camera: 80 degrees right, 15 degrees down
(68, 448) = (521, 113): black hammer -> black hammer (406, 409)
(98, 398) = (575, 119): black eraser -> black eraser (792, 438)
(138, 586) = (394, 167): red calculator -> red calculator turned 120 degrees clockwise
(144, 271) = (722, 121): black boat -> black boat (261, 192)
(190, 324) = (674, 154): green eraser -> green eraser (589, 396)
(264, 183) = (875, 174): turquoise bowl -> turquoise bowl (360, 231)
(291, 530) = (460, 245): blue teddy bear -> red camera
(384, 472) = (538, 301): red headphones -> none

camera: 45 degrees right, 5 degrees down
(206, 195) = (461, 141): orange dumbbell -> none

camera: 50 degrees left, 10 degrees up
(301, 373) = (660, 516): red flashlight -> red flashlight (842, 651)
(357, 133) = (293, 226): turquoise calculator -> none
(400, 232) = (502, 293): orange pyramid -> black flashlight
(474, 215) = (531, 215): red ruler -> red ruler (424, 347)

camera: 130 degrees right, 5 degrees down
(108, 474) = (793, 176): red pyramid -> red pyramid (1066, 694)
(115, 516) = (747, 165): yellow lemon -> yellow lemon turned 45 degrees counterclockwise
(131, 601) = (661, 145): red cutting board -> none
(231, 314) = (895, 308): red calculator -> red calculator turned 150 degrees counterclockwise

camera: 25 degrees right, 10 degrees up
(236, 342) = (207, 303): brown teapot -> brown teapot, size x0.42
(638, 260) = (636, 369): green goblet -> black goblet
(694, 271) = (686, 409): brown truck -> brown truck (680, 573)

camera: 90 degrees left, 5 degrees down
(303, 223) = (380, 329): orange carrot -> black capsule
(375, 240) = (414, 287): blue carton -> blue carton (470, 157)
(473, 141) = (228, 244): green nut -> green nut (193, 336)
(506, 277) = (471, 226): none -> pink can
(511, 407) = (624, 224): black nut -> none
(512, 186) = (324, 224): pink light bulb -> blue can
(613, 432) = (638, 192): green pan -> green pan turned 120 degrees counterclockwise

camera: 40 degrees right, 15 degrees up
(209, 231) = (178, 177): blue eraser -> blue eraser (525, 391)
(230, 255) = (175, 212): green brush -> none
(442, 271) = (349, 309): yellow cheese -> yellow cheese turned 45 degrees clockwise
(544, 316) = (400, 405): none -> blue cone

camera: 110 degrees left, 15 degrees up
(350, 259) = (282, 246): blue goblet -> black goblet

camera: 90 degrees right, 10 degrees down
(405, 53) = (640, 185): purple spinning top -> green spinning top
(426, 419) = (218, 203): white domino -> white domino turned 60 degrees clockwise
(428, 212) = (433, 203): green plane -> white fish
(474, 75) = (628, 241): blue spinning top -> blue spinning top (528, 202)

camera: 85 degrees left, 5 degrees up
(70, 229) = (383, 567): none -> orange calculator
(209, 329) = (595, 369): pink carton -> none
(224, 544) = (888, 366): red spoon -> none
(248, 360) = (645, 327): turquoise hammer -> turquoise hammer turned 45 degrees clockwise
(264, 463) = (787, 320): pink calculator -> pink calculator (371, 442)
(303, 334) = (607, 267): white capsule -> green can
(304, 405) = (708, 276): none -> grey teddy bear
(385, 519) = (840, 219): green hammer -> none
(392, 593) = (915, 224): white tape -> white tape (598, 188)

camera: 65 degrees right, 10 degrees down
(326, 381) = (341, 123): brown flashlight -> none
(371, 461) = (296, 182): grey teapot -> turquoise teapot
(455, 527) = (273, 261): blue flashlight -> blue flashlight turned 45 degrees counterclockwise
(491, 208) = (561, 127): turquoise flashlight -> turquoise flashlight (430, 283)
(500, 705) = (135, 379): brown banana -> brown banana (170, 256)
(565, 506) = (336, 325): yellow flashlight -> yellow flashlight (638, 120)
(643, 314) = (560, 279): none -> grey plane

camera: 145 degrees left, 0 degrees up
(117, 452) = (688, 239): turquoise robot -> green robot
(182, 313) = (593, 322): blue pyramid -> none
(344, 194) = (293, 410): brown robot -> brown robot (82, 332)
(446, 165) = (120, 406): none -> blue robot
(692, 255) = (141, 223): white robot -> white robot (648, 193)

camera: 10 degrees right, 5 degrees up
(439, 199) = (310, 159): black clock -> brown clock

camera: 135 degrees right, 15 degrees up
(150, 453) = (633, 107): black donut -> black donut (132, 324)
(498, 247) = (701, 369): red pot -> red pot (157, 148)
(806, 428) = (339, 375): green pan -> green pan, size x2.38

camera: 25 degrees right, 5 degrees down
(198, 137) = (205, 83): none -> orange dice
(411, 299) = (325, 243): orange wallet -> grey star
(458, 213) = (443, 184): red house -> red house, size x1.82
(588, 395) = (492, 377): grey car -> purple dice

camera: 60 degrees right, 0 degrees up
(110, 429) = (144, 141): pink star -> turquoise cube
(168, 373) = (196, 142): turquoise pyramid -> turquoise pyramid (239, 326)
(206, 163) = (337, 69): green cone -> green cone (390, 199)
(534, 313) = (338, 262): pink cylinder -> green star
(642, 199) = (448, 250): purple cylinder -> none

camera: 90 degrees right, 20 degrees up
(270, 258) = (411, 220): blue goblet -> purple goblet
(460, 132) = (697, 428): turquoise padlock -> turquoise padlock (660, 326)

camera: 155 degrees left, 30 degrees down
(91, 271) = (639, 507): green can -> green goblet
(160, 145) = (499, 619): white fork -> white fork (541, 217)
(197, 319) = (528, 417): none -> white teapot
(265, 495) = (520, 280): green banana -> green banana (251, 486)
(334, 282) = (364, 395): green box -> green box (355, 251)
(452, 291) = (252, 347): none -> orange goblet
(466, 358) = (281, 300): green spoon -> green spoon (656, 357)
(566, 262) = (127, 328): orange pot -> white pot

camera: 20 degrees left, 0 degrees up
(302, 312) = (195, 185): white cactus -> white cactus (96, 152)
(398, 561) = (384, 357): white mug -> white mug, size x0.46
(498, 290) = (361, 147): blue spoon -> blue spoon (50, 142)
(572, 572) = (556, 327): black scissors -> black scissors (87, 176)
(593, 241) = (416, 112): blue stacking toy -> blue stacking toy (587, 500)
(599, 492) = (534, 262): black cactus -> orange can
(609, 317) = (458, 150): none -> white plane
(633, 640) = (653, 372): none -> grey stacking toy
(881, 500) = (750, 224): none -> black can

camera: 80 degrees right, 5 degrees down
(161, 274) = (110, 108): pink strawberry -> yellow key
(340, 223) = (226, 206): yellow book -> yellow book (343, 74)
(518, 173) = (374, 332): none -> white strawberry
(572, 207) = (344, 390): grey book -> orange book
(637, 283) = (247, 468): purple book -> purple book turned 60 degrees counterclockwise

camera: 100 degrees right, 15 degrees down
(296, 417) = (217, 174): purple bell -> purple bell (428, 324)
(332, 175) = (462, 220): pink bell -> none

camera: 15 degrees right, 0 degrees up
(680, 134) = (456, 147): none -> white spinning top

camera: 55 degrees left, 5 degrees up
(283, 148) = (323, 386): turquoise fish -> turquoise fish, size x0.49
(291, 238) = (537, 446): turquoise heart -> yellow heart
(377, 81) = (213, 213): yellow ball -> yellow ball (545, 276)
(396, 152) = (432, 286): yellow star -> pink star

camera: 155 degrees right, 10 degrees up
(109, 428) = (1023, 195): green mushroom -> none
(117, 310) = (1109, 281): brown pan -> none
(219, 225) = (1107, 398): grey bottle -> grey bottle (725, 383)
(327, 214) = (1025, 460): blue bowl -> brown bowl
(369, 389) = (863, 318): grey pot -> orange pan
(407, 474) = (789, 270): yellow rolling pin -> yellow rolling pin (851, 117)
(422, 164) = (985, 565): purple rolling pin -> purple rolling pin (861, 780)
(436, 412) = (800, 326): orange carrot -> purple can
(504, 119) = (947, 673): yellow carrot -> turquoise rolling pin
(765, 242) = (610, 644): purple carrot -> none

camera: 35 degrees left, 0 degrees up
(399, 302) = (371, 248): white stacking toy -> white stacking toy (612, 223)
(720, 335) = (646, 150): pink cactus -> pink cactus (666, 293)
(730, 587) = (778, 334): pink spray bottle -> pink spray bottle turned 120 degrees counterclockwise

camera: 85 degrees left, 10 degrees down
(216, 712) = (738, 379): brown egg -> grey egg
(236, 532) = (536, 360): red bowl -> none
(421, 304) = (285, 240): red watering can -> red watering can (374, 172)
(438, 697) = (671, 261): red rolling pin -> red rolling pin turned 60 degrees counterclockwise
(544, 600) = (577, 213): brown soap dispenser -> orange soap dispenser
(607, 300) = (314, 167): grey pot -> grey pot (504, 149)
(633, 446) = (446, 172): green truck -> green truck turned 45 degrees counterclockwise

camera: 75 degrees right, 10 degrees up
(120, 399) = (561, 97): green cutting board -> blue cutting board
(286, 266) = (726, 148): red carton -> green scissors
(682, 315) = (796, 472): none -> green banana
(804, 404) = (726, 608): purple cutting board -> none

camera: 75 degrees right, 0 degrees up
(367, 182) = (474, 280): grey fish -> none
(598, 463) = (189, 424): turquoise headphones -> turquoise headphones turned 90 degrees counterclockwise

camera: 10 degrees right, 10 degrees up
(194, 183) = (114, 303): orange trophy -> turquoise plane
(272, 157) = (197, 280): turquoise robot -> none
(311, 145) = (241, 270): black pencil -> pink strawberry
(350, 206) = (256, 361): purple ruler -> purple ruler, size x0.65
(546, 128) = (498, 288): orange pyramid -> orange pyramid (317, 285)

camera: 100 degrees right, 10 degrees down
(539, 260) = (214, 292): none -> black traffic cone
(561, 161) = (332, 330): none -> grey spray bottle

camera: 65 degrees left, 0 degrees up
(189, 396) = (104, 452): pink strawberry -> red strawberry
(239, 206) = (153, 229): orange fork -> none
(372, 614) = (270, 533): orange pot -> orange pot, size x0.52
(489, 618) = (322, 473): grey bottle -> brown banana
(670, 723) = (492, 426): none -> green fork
──────────────────────────────
**WORK ORDER**
Retype, in the same exact form, the lines of the material above from the line holding "(534, 313) = (338, 262): pink" through the line holding "(160, 145) = (499, 619): white".

**OUTPUT FOR THIS TASK**
(534, 313) = (338, 262): pink cylinder -> green star
(642, 199) = (448, 250): purple cylinder -> none

camera: 90 degrees right, 20 degrees up
(270, 258) = (411, 220): blue goblet -> purple goblet
(460, 132) = (697, 428): turquoise padlock -> turquoise padlock (660, 326)

camera: 155 degrees left, 30 degrees down
(91, 271) = (639, 507): green can -> green goblet
(160, 145) = (499, 619): white fork -> white fork (541, 217)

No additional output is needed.